**Required work**
Exact reproduction is required for the lines below starting at the line with "white arrow: (43, 177) -> (65, 178), moved" and ending at the line with "brown star: (78, 120)", both included. No other lines, and no pictures.
▬▬▬
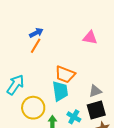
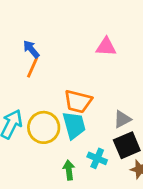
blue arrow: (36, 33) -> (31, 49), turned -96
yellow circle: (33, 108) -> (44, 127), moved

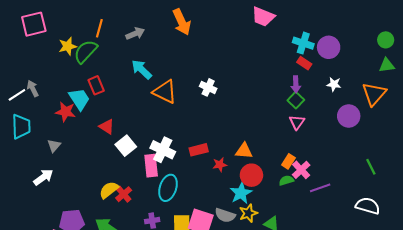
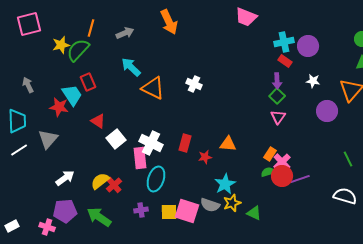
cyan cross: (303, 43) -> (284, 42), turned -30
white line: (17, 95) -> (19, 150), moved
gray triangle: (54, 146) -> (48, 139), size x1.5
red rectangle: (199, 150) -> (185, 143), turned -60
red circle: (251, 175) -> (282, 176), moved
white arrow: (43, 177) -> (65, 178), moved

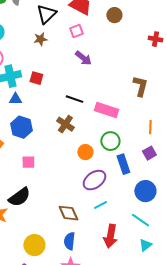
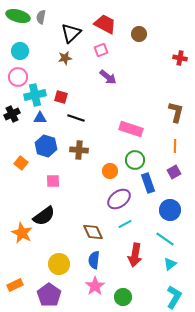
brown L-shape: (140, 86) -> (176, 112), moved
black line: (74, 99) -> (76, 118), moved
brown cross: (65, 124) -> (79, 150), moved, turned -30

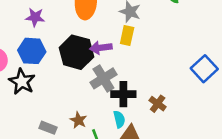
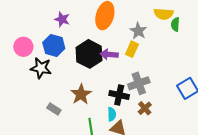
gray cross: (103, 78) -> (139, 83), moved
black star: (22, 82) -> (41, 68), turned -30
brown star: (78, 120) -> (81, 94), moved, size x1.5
▬▬▬
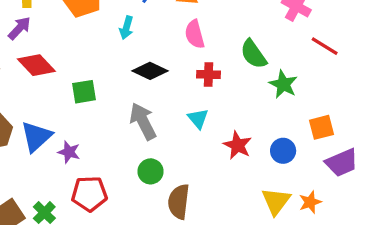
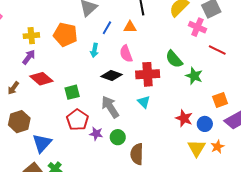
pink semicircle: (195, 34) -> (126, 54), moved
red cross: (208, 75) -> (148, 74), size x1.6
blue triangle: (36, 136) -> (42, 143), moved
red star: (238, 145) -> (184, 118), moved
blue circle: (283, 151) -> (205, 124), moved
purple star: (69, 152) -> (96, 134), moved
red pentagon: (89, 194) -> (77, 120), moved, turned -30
▬▬▬
**Result of the exercise**
white arrow: (43, 177) -> (65, 178), moved

brown L-shape: (140, 86) -> (176, 112), moved
black line: (74, 99) -> (76, 118), moved
brown cross: (65, 124) -> (79, 150), moved, turned -30

gray cross: (103, 78) -> (139, 83), moved
black star: (22, 82) -> (41, 68), turned -30
brown star: (78, 120) -> (81, 94), moved, size x1.5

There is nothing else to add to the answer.